#### YOUR GOAL:
Retype the material exactly, ending with the line containing "white hammer [407,521,446,563]".
:::
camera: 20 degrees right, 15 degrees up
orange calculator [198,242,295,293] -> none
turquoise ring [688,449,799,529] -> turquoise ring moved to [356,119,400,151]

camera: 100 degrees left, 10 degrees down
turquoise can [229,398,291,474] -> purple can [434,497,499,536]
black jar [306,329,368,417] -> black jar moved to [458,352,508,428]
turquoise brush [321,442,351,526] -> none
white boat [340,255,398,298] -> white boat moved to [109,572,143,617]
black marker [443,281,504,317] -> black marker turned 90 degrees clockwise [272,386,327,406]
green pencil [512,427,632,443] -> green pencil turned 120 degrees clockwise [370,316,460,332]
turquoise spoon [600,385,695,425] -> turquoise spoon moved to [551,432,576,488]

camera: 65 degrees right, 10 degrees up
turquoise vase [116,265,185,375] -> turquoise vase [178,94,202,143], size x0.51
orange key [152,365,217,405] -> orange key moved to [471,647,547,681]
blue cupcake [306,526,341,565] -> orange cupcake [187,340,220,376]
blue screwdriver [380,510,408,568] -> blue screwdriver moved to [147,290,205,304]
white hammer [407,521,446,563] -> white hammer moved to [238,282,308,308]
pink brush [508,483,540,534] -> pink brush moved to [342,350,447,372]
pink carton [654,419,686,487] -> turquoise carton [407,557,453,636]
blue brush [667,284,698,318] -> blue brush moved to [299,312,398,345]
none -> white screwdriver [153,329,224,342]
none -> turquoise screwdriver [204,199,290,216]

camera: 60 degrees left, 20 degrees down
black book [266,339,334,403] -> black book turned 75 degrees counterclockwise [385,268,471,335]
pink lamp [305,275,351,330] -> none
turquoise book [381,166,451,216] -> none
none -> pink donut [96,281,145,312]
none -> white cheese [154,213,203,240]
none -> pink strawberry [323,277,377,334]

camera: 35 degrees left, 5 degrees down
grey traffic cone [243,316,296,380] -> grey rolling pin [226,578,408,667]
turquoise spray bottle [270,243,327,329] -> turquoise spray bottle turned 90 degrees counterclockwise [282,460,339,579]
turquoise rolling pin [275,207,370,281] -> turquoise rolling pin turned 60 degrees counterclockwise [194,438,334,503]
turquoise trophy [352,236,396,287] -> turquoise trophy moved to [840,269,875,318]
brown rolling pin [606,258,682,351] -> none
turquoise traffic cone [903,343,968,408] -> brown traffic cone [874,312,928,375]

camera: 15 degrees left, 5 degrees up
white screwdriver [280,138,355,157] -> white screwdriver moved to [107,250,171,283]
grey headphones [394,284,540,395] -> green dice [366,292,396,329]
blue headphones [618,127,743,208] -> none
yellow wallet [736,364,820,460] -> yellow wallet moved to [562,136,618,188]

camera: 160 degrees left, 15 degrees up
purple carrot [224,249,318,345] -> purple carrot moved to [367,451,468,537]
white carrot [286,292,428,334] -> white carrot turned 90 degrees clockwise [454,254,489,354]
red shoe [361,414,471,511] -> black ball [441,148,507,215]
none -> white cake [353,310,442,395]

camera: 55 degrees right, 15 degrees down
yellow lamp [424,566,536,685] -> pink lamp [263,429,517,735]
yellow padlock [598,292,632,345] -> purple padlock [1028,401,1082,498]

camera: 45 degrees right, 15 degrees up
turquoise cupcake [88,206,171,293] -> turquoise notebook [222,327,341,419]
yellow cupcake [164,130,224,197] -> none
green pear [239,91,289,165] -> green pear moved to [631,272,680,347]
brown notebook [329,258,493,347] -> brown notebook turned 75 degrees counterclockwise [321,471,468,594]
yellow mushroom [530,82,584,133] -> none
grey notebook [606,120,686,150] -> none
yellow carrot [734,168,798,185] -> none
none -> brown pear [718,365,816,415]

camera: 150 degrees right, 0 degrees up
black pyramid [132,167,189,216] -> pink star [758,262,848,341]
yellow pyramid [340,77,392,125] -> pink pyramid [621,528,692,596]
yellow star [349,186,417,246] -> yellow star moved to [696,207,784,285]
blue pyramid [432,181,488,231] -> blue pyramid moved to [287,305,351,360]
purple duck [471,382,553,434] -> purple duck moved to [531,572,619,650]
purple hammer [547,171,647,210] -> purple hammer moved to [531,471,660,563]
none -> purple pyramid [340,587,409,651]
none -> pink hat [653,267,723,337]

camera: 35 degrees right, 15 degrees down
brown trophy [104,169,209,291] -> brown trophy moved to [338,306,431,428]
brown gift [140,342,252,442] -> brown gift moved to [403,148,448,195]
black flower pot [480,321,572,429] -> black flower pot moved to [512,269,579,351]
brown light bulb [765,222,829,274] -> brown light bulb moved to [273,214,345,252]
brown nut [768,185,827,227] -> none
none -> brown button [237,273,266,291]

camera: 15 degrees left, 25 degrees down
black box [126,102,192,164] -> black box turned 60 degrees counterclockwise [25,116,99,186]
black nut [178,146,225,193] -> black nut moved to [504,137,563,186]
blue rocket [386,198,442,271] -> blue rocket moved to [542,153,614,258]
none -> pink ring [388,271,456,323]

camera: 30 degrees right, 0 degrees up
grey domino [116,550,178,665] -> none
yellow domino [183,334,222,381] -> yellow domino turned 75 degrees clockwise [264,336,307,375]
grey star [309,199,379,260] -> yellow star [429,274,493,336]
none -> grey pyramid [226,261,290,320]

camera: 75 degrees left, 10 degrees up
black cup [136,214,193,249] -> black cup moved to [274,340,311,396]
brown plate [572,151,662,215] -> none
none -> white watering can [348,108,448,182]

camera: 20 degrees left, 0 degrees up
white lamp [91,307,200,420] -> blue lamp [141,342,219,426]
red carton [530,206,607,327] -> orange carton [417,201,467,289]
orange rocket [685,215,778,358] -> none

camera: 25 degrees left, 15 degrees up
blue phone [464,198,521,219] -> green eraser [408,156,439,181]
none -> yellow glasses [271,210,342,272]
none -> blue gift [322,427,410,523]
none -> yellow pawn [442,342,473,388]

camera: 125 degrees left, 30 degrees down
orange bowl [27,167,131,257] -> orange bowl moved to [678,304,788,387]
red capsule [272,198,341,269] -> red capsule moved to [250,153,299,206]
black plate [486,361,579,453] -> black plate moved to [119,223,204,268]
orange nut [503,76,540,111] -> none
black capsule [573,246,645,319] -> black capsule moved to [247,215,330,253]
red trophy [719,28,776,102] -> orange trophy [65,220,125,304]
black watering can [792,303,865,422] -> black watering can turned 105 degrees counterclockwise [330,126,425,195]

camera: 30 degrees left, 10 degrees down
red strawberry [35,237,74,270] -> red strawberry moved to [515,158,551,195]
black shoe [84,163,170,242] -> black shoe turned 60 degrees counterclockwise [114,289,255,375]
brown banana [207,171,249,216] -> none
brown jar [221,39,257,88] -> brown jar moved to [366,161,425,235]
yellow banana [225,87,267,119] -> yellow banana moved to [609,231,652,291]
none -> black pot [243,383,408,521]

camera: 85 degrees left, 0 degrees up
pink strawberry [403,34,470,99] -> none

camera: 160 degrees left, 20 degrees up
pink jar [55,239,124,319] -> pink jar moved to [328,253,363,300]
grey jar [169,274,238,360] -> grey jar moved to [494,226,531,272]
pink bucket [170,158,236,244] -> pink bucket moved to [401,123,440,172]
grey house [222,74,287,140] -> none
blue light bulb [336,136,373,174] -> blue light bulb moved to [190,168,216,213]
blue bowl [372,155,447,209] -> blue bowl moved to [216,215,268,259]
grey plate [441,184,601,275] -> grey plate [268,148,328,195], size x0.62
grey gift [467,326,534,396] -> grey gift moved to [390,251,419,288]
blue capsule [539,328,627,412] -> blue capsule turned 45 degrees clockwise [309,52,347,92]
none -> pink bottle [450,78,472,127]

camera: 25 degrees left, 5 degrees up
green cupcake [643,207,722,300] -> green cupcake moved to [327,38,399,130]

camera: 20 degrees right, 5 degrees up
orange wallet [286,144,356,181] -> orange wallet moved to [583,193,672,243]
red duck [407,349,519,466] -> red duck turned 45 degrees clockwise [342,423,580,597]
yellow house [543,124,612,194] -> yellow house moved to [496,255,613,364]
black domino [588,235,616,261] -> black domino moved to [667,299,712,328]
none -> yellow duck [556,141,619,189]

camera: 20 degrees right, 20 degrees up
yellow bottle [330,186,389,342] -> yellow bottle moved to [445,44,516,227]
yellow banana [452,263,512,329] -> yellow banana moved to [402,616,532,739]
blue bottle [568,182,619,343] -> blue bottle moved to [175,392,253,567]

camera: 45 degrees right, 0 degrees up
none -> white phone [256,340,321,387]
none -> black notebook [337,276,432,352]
:::
#### WRITTEN RESPONSE:
camera: 20 degrees right, 15 degrees up
orange calculator [198,242,295,293] -> none
turquoise ring [688,449,799,529] -> turquoise ring moved to [356,119,400,151]

camera: 100 degrees left, 10 degrees down
turquoise can [229,398,291,474] -> purple can [434,497,499,536]
black jar [306,329,368,417] -> black jar moved to [458,352,508,428]
turquoise brush [321,442,351,526] -> none
white boat [340,255,398,298] -> white boat moved to [109,572,143,617]
black marker [443,281,504,317] -> black marker turned 90 degrees clockwise [272,386,327,406]
green pencil [512,427,632,443] -> green pencil turned 120 degrees clockwise [370,316,460,332]
turquoise spoon [600,385,695,425] -> turquoise spoon moved to [551,432,576,488]

camera: 65 degrees right, 10 degrees up
turquoise vase [116,265,185,375] -> turquoise vase [178,94,202,143], size x0.51
orange key [152,365,217,405] -> orange key moved to [471,647,547,681]
blue cupcake [306,526,341,565] -> orange cupcake [187,340,220,376]
blue screwdriver [380,510,408,568] -> blue screwdriver moved to [147,290,205,304]
white hammer [407,521,446,563] -> white hammer moved to [238,282,308,308]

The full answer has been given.